» **Records for this exercise**
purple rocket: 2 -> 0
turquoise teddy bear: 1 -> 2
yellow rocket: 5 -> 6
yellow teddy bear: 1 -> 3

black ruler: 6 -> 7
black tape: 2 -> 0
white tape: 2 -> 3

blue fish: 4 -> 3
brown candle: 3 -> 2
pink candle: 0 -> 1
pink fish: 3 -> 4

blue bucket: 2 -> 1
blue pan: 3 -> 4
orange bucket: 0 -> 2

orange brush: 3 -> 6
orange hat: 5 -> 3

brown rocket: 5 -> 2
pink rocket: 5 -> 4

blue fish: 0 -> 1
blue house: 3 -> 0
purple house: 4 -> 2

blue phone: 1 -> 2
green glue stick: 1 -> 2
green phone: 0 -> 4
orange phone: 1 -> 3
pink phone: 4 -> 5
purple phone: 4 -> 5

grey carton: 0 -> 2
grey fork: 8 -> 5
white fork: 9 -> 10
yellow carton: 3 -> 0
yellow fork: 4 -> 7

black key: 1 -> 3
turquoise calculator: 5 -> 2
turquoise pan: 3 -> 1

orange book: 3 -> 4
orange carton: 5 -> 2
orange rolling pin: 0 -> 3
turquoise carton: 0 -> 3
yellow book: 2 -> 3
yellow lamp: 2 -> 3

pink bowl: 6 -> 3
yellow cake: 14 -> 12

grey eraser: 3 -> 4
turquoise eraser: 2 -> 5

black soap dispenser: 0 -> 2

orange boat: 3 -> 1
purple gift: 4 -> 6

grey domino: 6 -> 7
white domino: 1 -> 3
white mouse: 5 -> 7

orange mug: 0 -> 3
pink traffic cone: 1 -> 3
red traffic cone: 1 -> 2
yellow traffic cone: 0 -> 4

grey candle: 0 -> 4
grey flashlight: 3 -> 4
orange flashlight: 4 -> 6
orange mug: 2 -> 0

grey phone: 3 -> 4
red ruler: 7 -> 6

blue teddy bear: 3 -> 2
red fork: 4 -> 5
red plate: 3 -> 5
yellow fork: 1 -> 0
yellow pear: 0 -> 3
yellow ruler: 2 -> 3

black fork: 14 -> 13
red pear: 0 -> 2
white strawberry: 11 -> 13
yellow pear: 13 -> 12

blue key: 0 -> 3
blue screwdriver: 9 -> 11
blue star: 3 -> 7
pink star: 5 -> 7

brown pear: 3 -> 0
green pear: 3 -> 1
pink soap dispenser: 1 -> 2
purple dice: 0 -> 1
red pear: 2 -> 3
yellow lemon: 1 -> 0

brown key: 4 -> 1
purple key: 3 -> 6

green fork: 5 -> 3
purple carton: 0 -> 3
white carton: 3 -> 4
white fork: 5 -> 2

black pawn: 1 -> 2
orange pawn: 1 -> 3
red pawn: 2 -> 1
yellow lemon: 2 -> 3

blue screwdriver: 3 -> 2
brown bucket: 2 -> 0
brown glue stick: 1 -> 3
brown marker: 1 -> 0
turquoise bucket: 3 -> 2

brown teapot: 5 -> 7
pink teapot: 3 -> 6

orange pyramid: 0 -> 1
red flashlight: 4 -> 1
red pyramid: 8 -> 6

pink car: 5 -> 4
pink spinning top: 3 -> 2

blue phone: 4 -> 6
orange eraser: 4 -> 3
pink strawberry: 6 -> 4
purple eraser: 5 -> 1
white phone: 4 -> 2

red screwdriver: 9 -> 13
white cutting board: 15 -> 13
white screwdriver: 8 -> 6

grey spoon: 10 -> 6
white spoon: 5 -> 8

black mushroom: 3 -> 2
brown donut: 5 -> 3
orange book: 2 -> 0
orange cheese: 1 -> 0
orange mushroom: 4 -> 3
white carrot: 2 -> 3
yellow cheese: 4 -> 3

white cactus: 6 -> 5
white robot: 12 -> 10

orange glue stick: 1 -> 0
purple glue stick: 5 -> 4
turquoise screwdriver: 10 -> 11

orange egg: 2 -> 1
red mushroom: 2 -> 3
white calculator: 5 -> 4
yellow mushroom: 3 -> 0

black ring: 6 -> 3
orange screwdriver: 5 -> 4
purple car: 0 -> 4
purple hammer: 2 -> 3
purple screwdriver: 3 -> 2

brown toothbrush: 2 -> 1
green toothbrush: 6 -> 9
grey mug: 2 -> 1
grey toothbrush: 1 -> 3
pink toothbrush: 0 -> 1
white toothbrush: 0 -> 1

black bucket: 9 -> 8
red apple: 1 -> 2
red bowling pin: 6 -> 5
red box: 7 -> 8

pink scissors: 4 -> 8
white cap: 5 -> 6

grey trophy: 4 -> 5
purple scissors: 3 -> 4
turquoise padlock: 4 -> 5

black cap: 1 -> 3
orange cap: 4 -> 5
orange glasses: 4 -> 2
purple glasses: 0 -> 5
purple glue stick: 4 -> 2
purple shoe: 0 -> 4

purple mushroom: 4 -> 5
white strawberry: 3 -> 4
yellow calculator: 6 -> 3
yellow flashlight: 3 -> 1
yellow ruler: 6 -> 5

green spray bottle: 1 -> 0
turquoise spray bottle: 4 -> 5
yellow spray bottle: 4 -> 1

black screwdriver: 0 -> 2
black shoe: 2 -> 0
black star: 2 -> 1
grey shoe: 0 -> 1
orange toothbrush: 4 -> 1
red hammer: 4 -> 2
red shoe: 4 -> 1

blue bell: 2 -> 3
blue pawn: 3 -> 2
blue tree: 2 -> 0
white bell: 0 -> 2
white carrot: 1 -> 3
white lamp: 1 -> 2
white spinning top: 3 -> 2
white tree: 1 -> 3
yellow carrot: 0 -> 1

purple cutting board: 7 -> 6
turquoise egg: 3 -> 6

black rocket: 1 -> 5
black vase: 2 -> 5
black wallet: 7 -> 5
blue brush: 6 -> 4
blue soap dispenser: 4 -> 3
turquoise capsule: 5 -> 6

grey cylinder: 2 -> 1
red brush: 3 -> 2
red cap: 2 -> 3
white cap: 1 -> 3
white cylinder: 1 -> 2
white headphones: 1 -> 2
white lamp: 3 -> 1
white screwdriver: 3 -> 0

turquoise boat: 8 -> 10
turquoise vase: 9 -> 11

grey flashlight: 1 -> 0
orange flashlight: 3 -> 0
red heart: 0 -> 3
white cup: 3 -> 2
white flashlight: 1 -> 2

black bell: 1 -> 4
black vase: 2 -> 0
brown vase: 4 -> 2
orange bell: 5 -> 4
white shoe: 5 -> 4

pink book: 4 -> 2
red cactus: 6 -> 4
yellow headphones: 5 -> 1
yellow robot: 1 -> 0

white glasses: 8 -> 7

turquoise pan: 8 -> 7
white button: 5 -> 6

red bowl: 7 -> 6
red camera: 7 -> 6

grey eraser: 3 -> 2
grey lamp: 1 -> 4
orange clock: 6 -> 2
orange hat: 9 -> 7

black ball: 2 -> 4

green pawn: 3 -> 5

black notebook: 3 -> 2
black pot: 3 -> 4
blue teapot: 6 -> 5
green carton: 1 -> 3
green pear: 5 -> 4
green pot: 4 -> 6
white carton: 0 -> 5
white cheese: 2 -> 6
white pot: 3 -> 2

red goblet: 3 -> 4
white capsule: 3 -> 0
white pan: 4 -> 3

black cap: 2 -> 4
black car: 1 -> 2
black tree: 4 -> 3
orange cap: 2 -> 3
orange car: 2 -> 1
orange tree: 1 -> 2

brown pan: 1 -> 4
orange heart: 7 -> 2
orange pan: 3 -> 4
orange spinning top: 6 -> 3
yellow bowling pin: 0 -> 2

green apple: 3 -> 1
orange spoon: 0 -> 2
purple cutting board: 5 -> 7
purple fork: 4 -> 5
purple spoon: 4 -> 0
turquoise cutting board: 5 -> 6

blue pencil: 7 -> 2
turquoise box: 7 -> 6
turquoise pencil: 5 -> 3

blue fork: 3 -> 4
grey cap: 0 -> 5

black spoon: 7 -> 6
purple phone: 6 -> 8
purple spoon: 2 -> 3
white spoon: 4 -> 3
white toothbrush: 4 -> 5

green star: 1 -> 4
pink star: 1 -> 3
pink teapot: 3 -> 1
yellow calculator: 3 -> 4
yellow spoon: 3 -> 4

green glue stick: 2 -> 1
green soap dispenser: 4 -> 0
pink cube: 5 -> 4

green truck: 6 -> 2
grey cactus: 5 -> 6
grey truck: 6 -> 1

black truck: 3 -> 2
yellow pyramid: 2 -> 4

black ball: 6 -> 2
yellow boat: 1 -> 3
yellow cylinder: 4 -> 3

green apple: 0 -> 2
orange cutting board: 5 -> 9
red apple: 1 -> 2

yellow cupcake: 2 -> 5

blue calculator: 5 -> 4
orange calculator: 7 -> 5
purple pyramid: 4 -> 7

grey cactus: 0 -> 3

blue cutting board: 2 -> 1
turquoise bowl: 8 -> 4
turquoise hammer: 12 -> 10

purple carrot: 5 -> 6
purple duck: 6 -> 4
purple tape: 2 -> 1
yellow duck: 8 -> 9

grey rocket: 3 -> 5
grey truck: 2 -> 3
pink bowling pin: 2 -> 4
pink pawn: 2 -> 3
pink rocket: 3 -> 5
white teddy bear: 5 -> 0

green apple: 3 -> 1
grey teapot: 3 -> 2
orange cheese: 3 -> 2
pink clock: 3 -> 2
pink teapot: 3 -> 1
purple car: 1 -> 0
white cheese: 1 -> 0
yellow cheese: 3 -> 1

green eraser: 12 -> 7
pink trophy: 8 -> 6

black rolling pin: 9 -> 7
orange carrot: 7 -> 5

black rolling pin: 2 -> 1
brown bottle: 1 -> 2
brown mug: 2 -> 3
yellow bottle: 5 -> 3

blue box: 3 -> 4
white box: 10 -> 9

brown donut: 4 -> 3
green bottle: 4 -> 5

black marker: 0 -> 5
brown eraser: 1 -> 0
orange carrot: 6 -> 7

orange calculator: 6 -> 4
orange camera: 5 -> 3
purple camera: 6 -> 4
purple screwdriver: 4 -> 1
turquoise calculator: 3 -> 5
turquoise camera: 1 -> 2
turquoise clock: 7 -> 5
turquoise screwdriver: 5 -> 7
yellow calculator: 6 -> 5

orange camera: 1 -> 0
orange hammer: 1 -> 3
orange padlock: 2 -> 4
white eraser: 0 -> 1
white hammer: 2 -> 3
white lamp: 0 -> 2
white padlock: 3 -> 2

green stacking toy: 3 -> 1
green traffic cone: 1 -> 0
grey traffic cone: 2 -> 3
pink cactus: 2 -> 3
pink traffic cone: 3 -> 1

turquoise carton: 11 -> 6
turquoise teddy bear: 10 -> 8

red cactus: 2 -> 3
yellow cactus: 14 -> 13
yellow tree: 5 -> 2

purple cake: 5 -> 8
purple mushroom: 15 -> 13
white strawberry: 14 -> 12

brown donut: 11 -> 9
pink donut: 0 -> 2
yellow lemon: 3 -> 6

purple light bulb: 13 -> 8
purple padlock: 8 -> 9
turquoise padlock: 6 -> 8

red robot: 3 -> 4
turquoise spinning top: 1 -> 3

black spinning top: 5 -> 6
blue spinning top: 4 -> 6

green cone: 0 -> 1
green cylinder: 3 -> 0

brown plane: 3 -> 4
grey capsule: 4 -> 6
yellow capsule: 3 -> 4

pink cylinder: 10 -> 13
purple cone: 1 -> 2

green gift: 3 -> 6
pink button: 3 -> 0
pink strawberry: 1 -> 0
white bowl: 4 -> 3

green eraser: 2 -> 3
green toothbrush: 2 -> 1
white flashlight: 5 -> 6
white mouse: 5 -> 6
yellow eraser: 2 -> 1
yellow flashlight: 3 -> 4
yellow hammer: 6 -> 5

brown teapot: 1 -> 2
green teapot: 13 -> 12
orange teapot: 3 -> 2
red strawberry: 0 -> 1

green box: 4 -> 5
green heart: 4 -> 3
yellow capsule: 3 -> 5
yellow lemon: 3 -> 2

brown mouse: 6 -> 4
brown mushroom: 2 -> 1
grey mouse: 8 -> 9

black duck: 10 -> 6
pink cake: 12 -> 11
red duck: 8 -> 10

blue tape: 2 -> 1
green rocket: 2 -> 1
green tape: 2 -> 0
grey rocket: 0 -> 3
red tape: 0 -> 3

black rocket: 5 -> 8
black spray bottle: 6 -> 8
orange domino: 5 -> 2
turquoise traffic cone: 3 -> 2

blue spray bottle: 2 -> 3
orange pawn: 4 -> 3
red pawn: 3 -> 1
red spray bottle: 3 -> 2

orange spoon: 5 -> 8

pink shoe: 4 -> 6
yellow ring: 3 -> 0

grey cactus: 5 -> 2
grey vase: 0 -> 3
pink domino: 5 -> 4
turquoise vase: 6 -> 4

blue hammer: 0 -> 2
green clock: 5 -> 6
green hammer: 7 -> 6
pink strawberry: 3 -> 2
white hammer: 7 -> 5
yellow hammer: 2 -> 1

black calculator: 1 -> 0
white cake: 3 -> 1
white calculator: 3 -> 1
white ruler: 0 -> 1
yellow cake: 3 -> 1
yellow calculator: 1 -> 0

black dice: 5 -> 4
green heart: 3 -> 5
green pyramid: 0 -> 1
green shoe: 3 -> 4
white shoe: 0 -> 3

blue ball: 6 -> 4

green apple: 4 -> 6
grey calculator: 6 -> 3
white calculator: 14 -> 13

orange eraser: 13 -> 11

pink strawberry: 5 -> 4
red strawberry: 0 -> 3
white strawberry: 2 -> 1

» **Problem details**
Note how many lines of the records contain the string "cone", and give that number with nothing added.

» **Written response**
9